◆ **WHAT THE EXERCISE ASKS**
Only the lines from the top of the records below through the line containing "274, 386, 315)" should be printed, exactly and without pictures.

Object change listings:

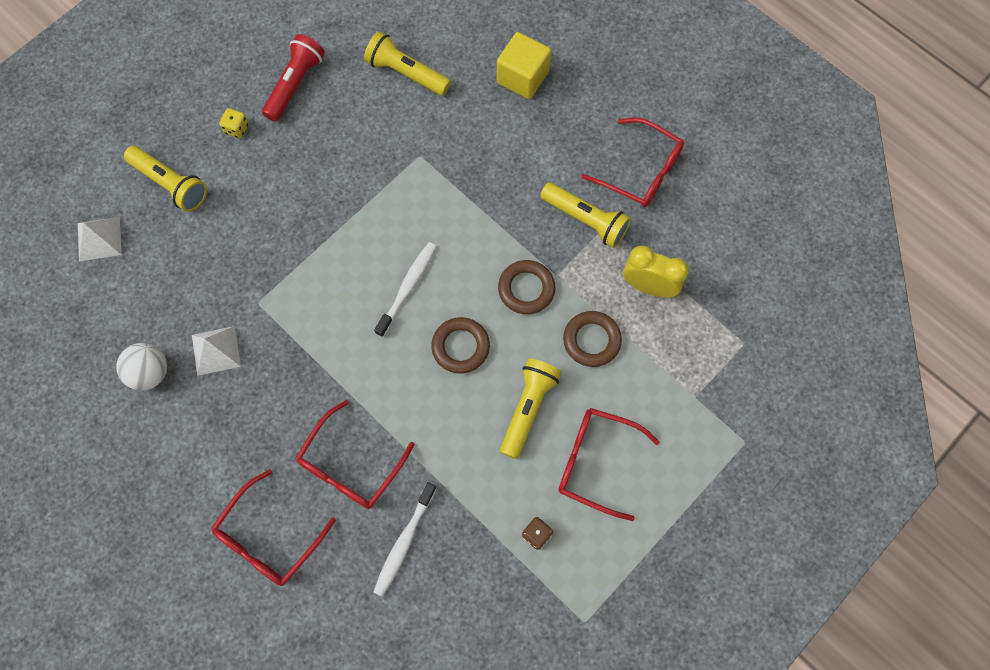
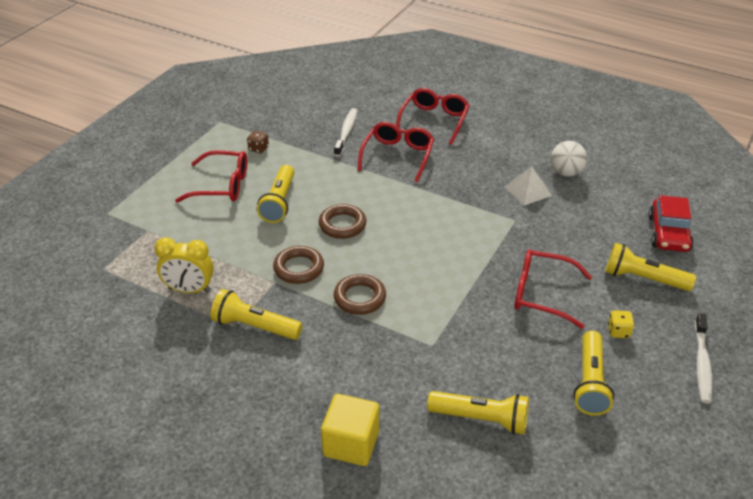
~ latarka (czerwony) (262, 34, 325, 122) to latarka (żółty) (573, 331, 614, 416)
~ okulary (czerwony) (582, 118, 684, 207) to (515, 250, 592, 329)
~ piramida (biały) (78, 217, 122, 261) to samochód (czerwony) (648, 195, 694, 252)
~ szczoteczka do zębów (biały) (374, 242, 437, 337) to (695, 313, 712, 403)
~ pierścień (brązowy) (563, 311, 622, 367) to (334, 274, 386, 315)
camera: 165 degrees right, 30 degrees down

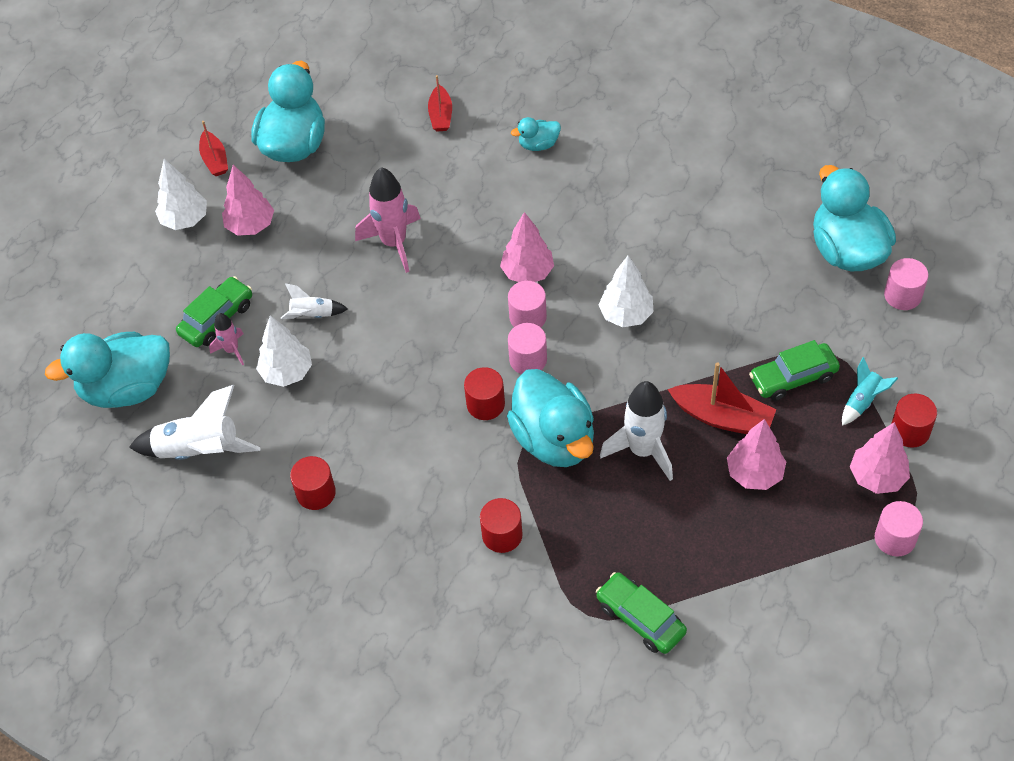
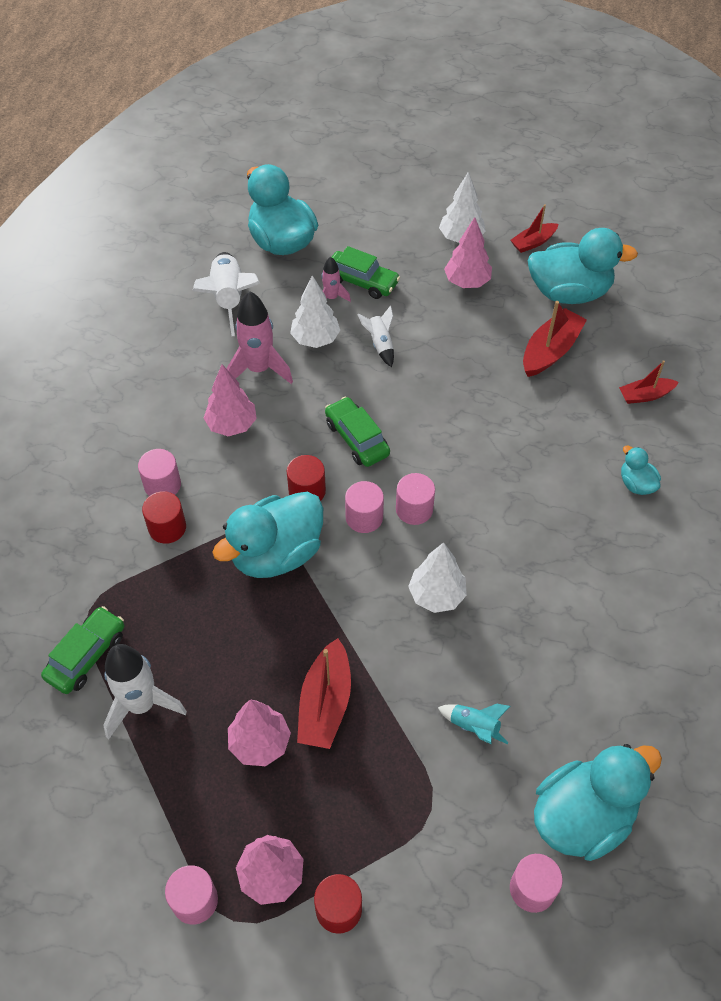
~ rakieta (różowy) (355, 167, 421, 273) to (226, 291, 293, 384)
~ drzewko (różowy) (500, 212, 554, 282) to (204, 365, 257, 436)
~ samochód (zielony) (749, 340, 840, 401) to (325, 397, 390, 467)
~ rakieta (turkusowy) (842, 357, 898, 426) to (438, 704, 510, 744)
~ rakieta (biały) (600, 381, 673, 481) to (103, 644, 187, 739)
- walec (czerwony) (290, 456, 336, 510)
+ łódka (czerwony) (523, 301, 587, 377)
+ walec (różowy) (138, 449, 181, 496)
camera: 75 degrees right, 0 degrees up

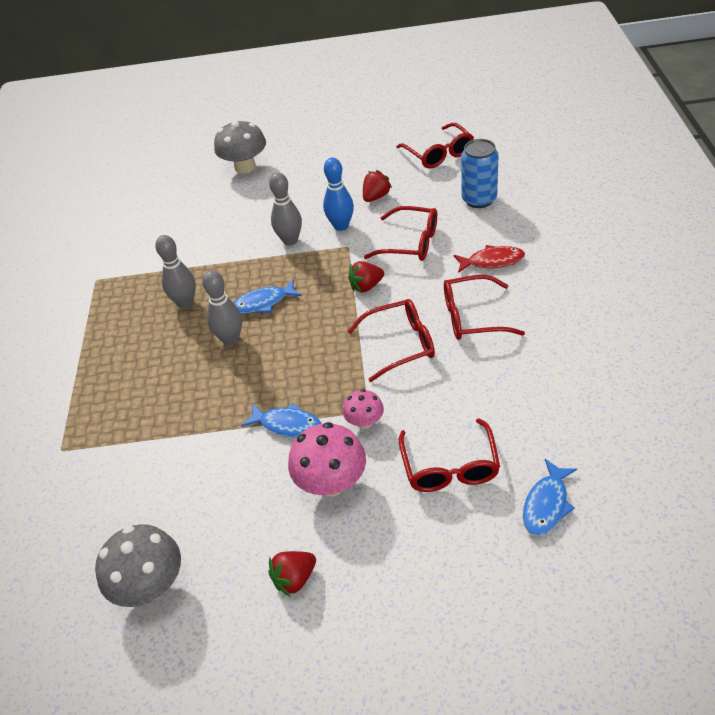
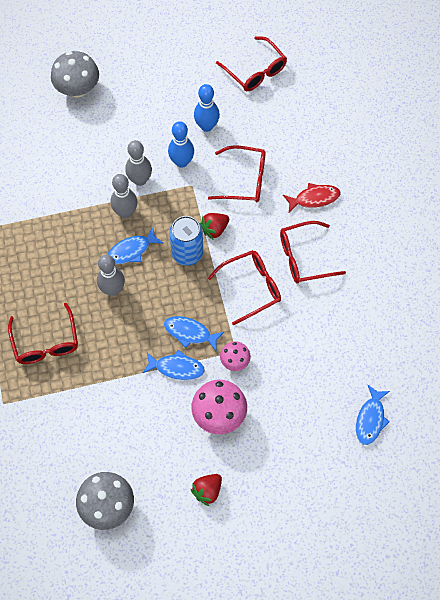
~ puszka (niebieski) (461, 139, 499, 208) to (169, 216, 203, 266)
~ truskawka (czerwony) (363, 170, 392, 202) to kręgiel (niebieski) (194, 84, 220, 132)
~ kręgiel (szary) (155, 235, 196, 309) to (111, 174, 137, 218)
~ okulary (czerwony) (399, 418, 500, 492) to (8, 303, 78, 364)
+ ryba (niebieski) (164, 316, 224, 351)
camera: 15 degrees left, 20 degrees up

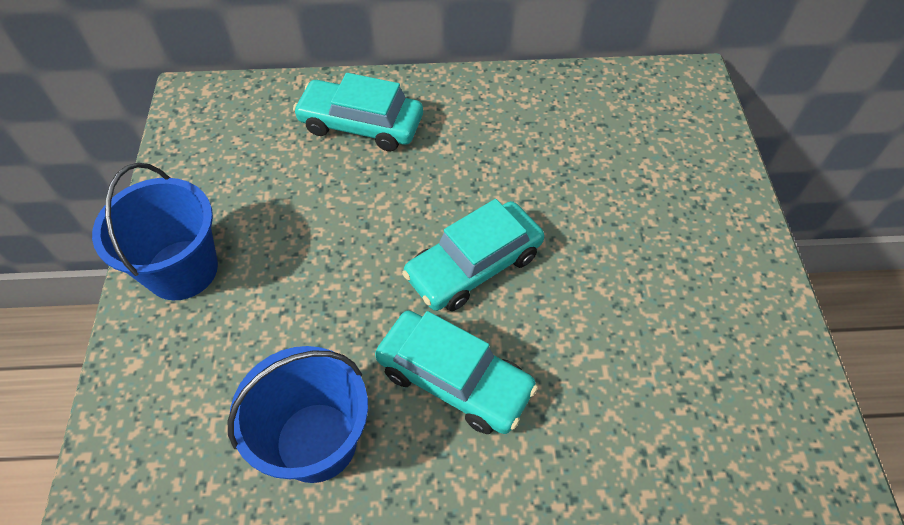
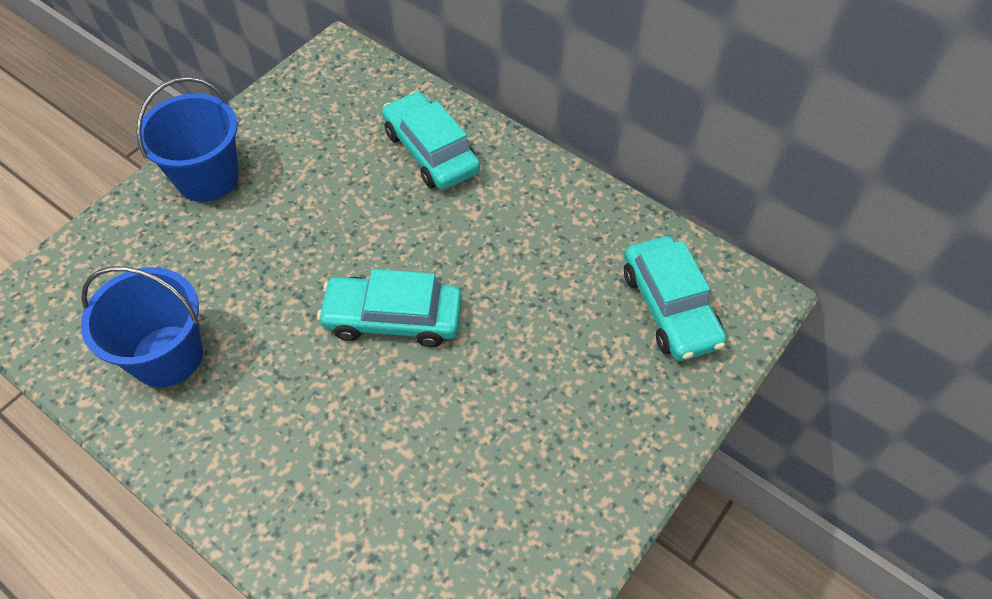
~ samochód (turkusowy) (375, 311, 538, 434) to (624, 236, 727, 361)
camera: 40 degrees right, 0 degrees up

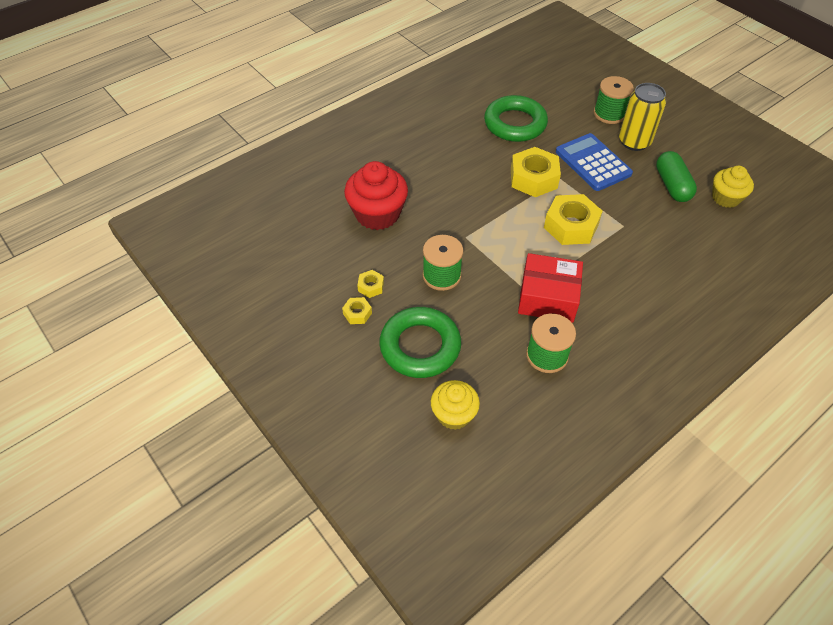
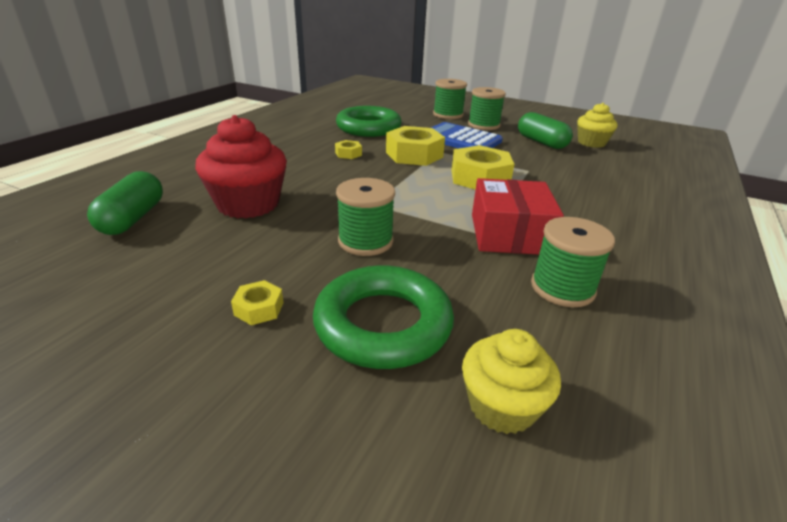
~ puszka (żółty) (619, 83, 666, 151) to szpulka (zielony) (468, 87, 506, 130)
~ pudełko (czerwony) (518, 253, 583, 323) = (472, 178, 564, 255) 75 degrees counterclockwise
~ nakrętka (żółty) (357, 270, 384, 298) to (335, 140, 362, 159)
+ kapsułka (zielony) (87, 171, 163, 235)
camera: 25 degrees left, 20 degrees down

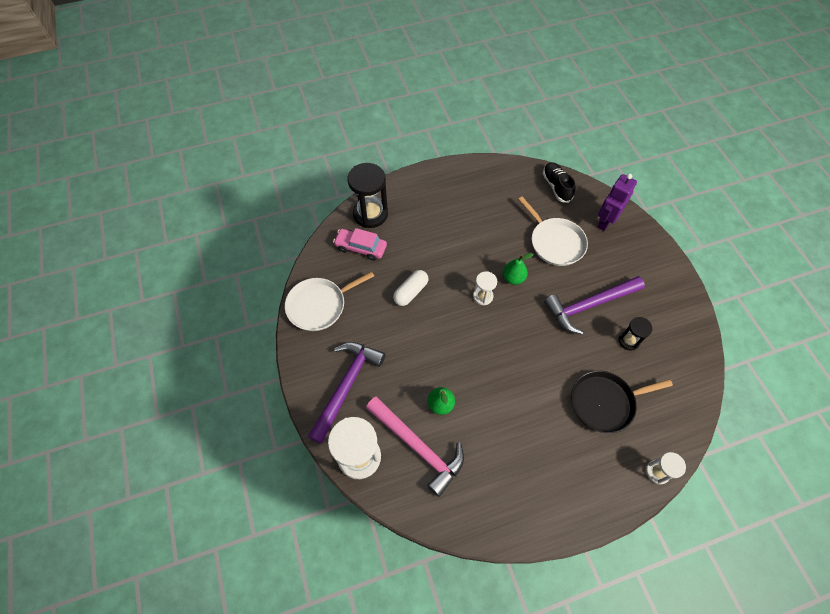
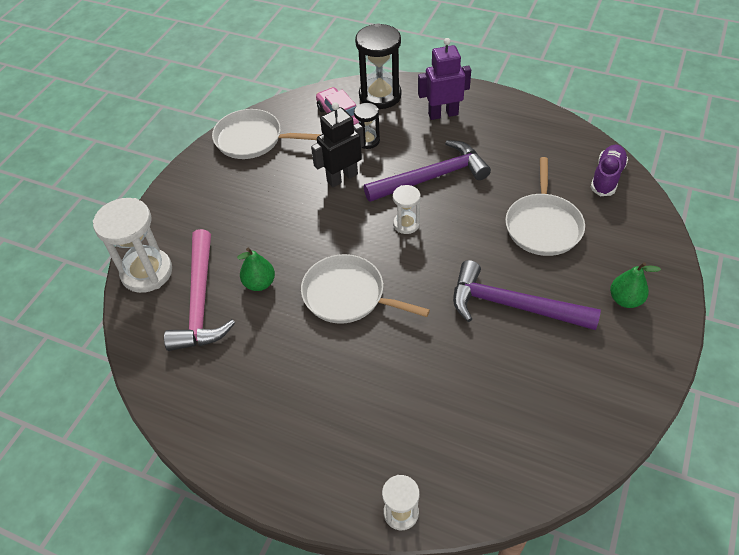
~ but (czarny) (543, 162, 575, 203) to but (fioletowy) (591, 145, 628, 196)
~ robot (fioletowy) (597, 173, 637, 231) to (418, 38, 471, 120)
~ gruszka (zielony) (503, 253, 533, 285) to (610, 262, 661, 308)
~ kapsułka (biały) (393, 270, 429, 306) to robot (czarny) (311, 102, 364, 187)
~ klepsydra (czarny) (618, 317, 653, 350) to (354, 103, 380, 149)
~ młotek (fioletowy) (308, 342, 385, 444) to (364, 140, 491, 202)
- patelnia (czarny) (571, 371, 673, 433)
+ patelnia (biały) (301, 254, 430, 324)
camera: 45 degrees right, 10 degrees down

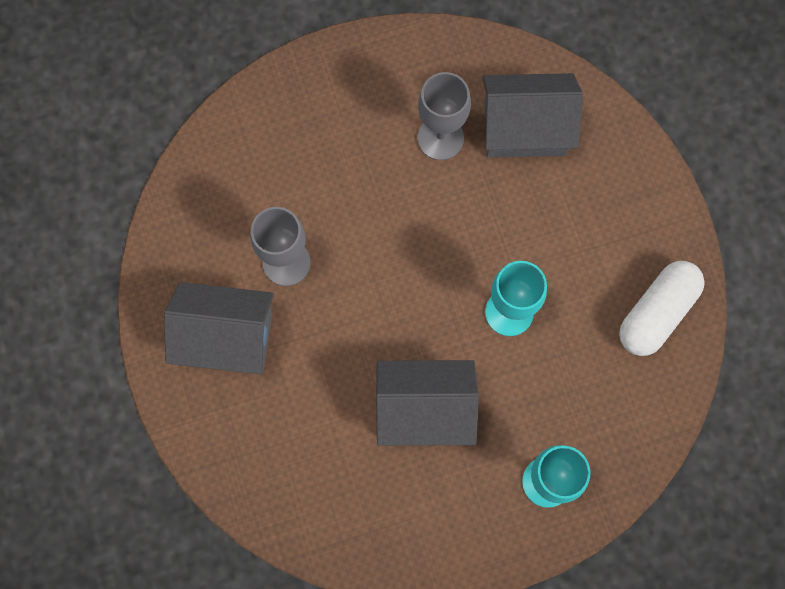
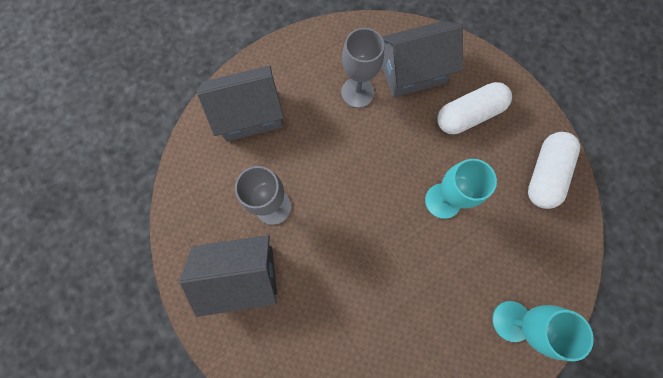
~ domek (szary) (376, 360, 479, 446) to (197, 66, 284, 142)
+ kapsułka (biały) (437, 82, 512, 134)
camera: 15 degrees left, 0 degrees up

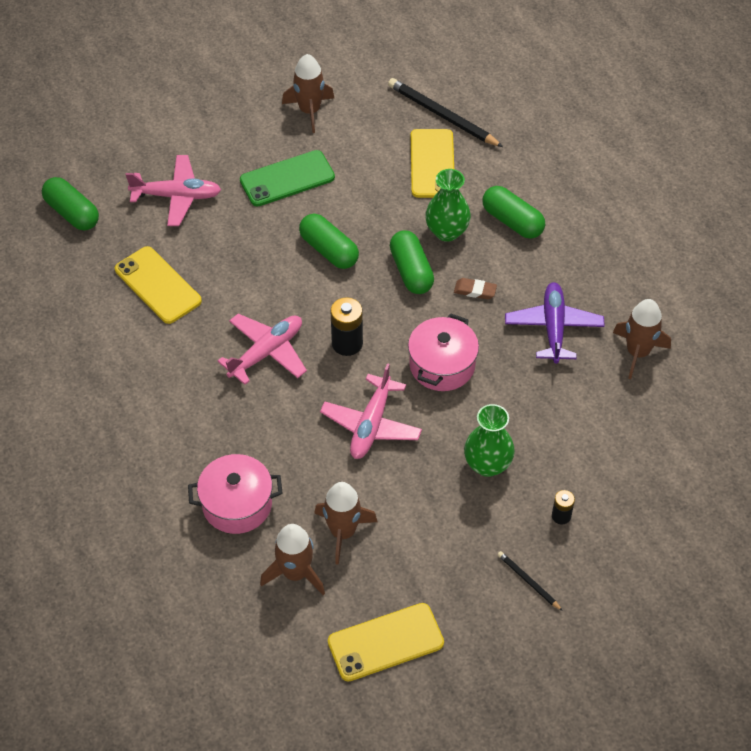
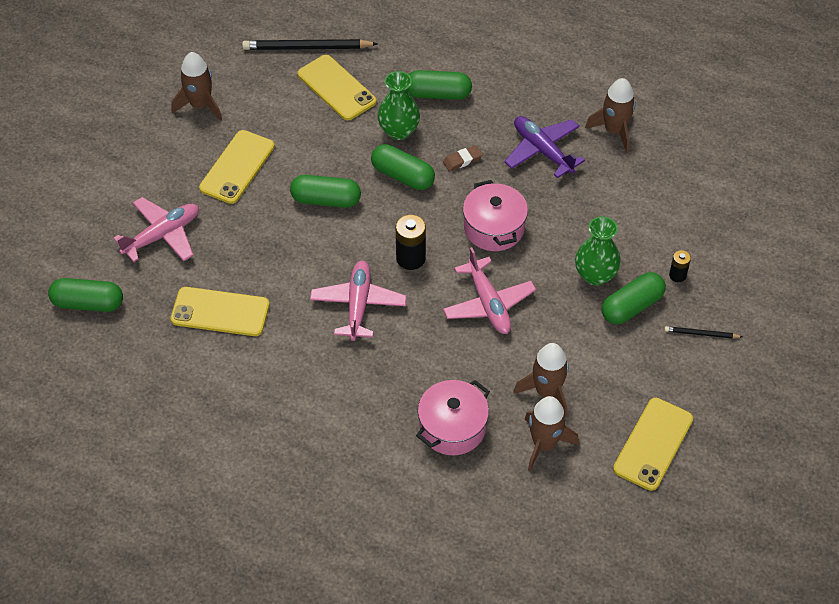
~ telefon (zielony) (240, 150, 335, 206) to telefon (żółty) (199, 130, 275, 204)
+ kapsułka (zielony) (602, 272, 666, 324)
camera: 40 degrees left, 0 degrees up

◆ **COMPLETED EXERCISE**
~ latarka (czerwony) (262, 34, 325, 122) to latarka (żółty) (573, 331, 614, 416)
~ okulary (czerwony) (582, 118, 684, 207) to (515, 250, 592, 329)
~ piramida (biały) (78, 217, 122, 261) to samochód (czerwony) (648, 195, 694, 252)
~ szczoteczka do zębów (biały) (374, 242, 437, 337) to (695, 313, 712, 403)
~ pierścień (brązowy) (563, 311, 622, 367) to (334, 274, 386, 315)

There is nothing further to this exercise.